*** Opening of DATA TO EXAMINE ***
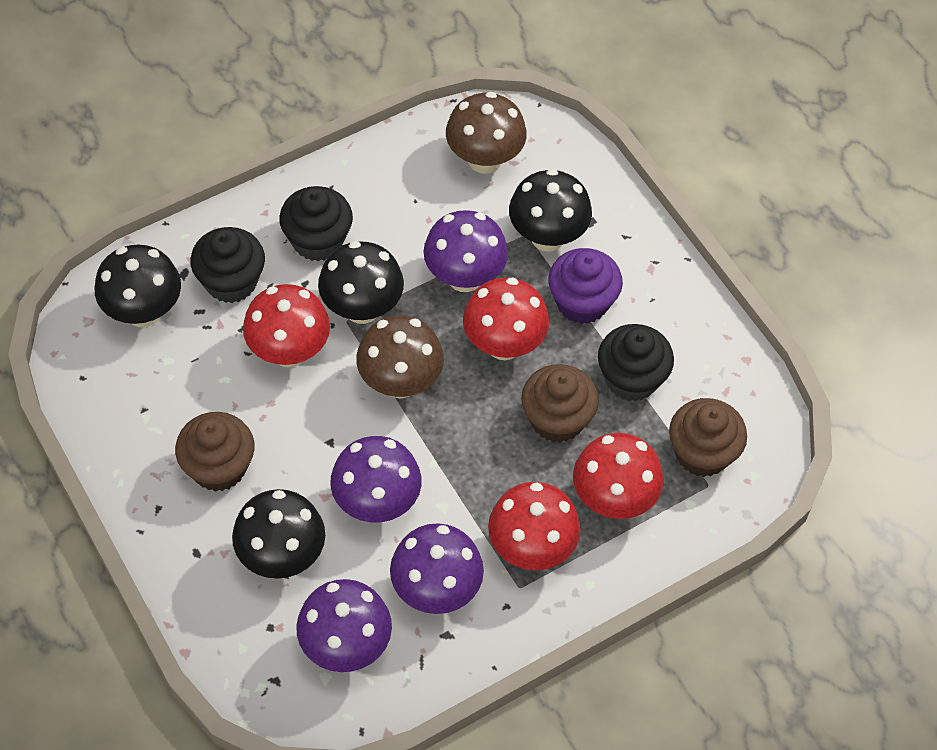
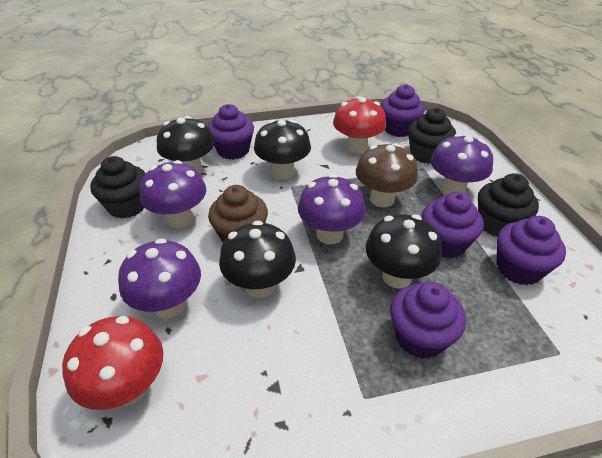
brown cupcake: 3 -> 1
brown mushroom: 2 -> 1
purple cupcake: 1 -> 5
red mushroom: 4 -> 2

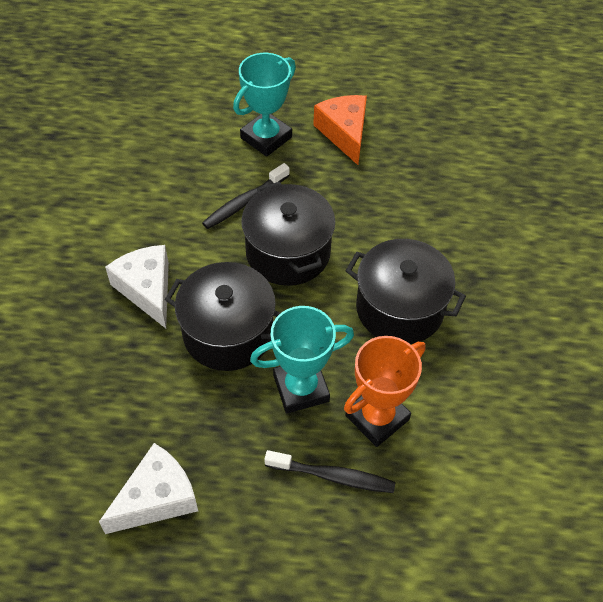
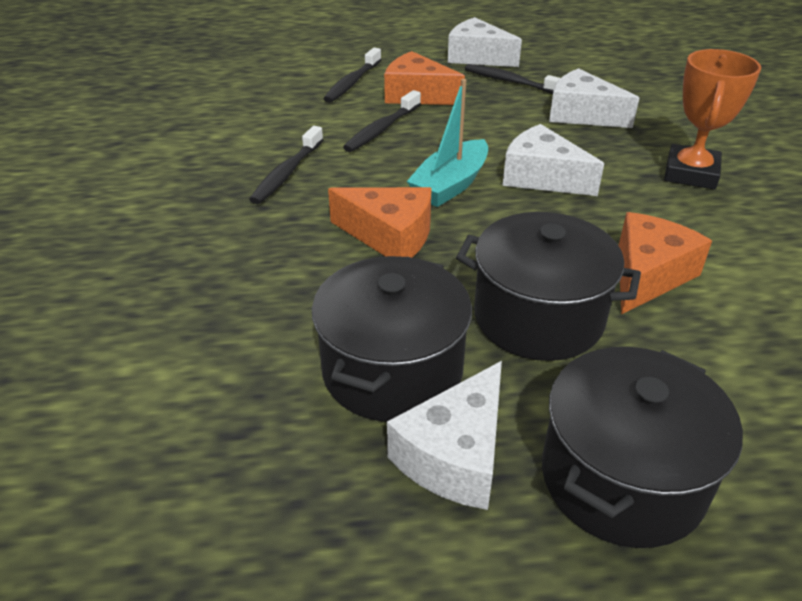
black toothbrush: 2 -> 4
orange cheese: 1 -> 3
turquoise boat: 0 -> 1
turquoise trophy: 2 -> 0
white cheese: 2 -> 4

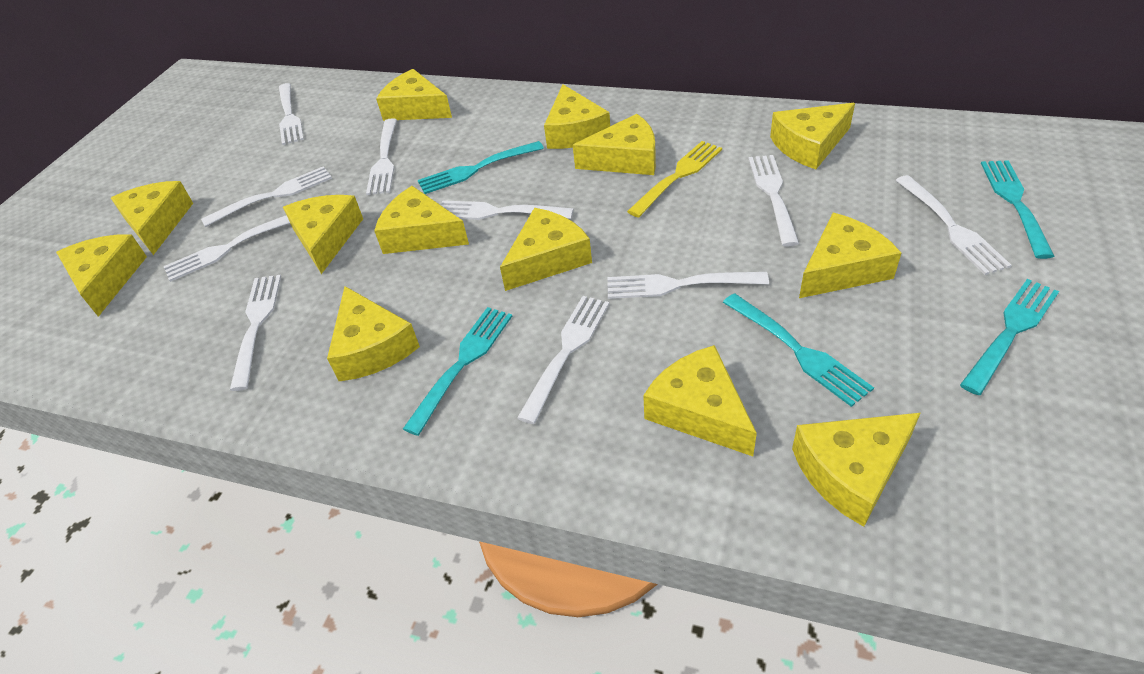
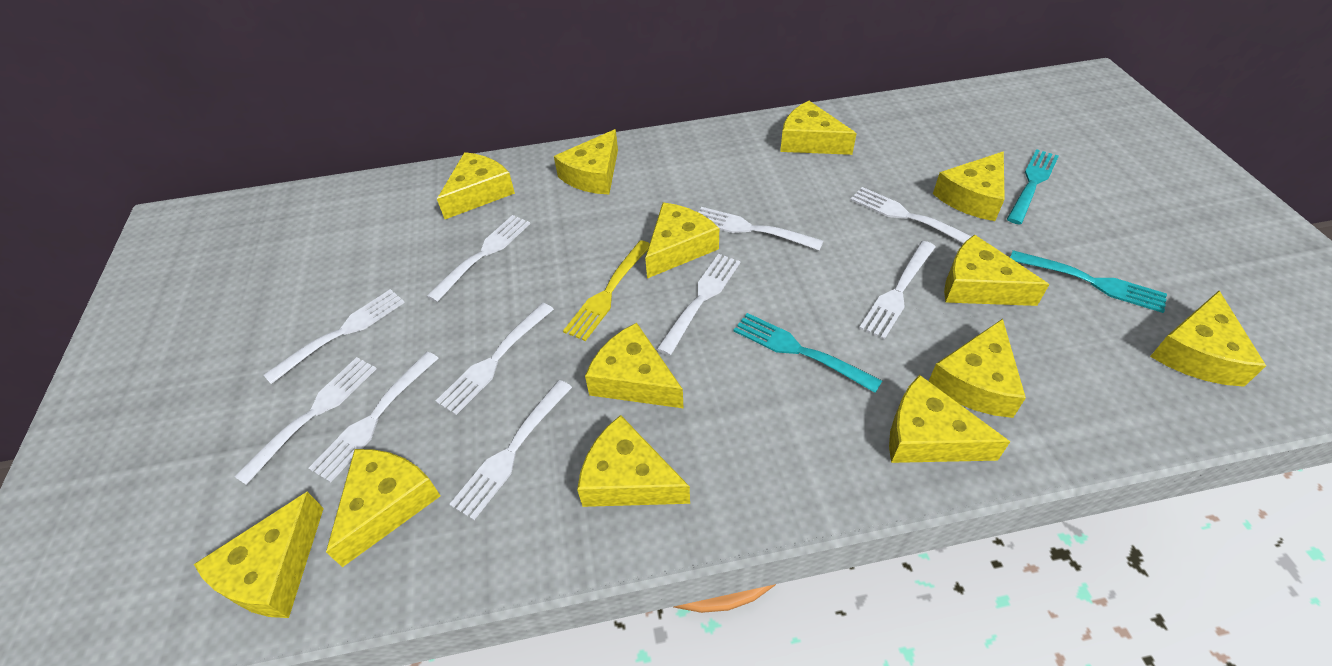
turquoise fork: 5 -> 3

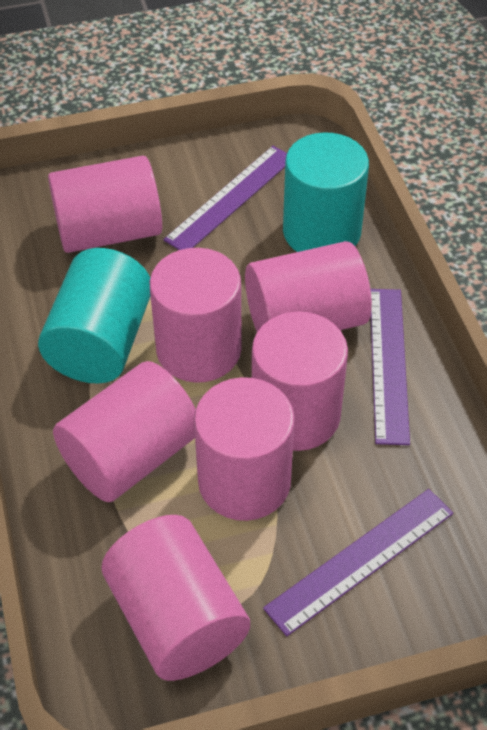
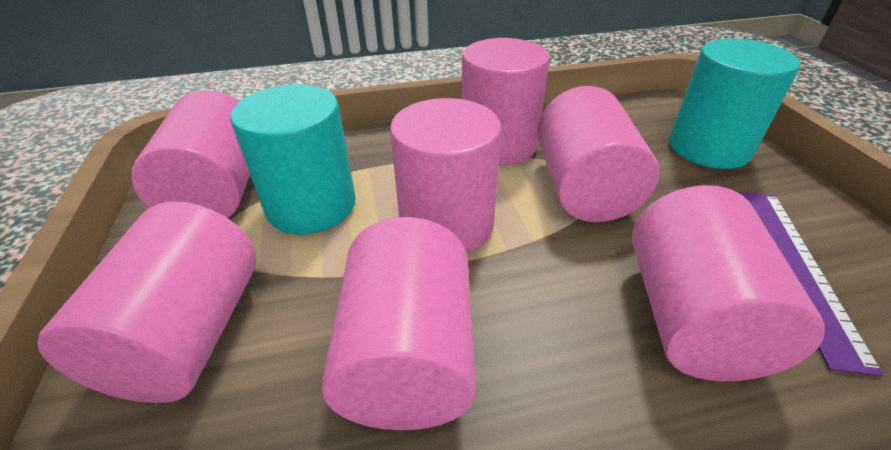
purple ruler: 3 -> 1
*** Close of DATA TO EXAMINE ***
| EXERCISE DETAILS |
Each record should be given again exactly, with no picture carried over.

| EXERCISE ANSWER |
brown cupcake: 3 -> 1
brown mushroom: 2 -> 1
purple cupcake: 1 -> 5
red mushroom: 4 -> 2

black toothbrush: 2 -> 4
orange cheese: 1 -> 3
turquoise boat: 0 -> 1
turquoise trophy: 2 -> 0
white cheese: 2 -> 4

turquoise fork: 5 -> 3

purple ruler: 3 -> 1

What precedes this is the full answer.